**REQUEST:**
Your reply should reproduce all the data below exactly while excluding the pictures.

**TASK INPUTS:**

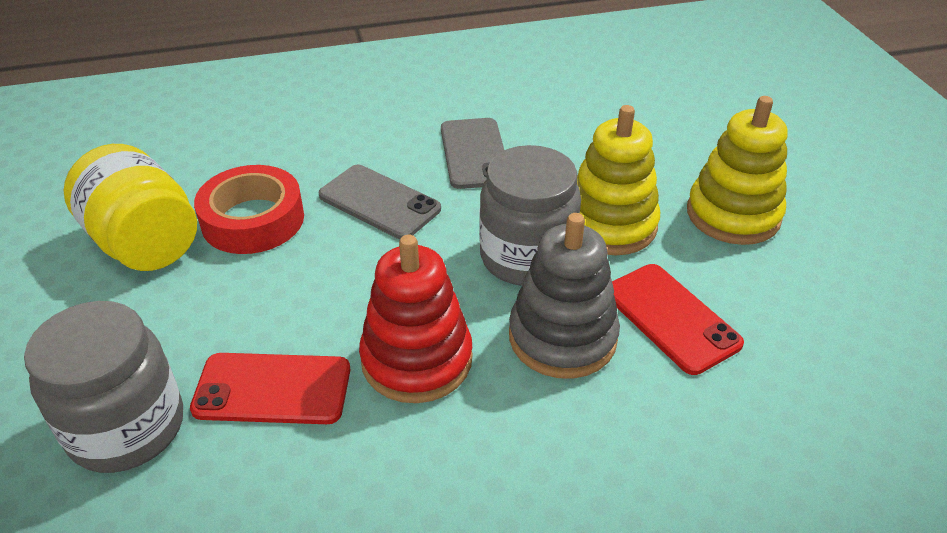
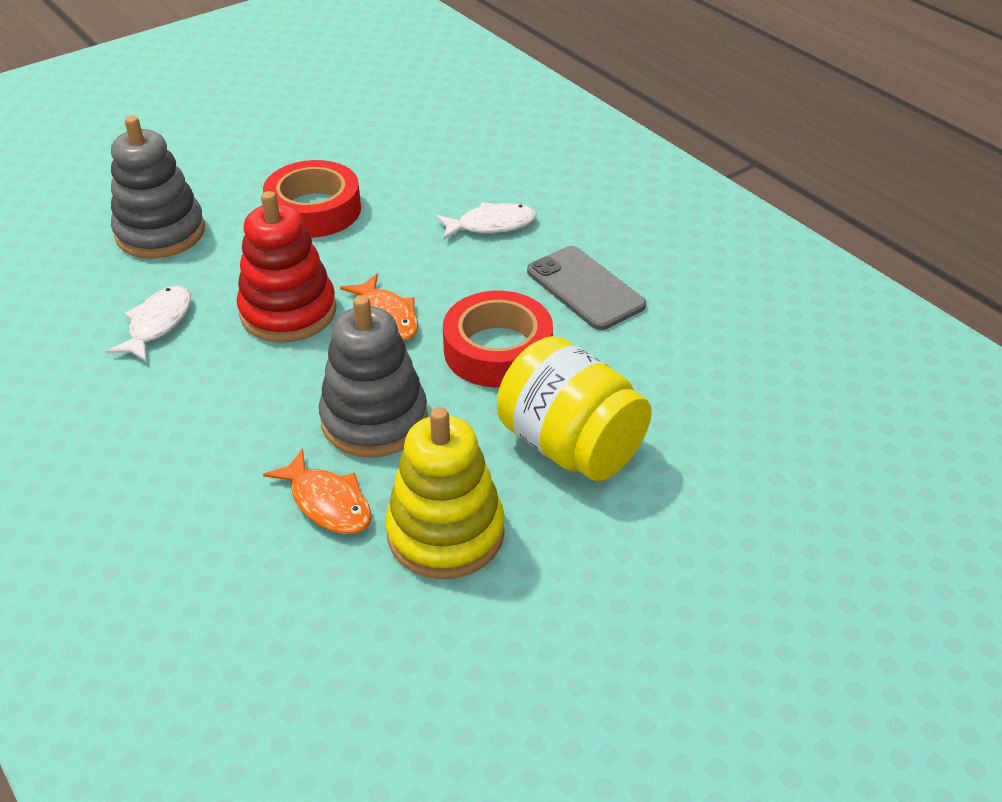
grey jar: 2 -> 0
grey phone: 2 -> 1
grey stacking toy: 1 -> 2
orange fish: 0 -> 2
red phone: 2 -> 0
red tape: 1 -> 2
white fish: 0 -> 2
yellow stacking toy: 2 -> 1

**OUTPUT OF THE TASK:**
grey jar: 2 -> 0
grey phone: 2 -> 1
grey stacking toy: 1 -> 2
orange fish: 0 -> 2
red phone: 2 -> 0
red tape: 1 -> 2
white fish: 0 -> 2
yellow stacking toy: 2 -> 1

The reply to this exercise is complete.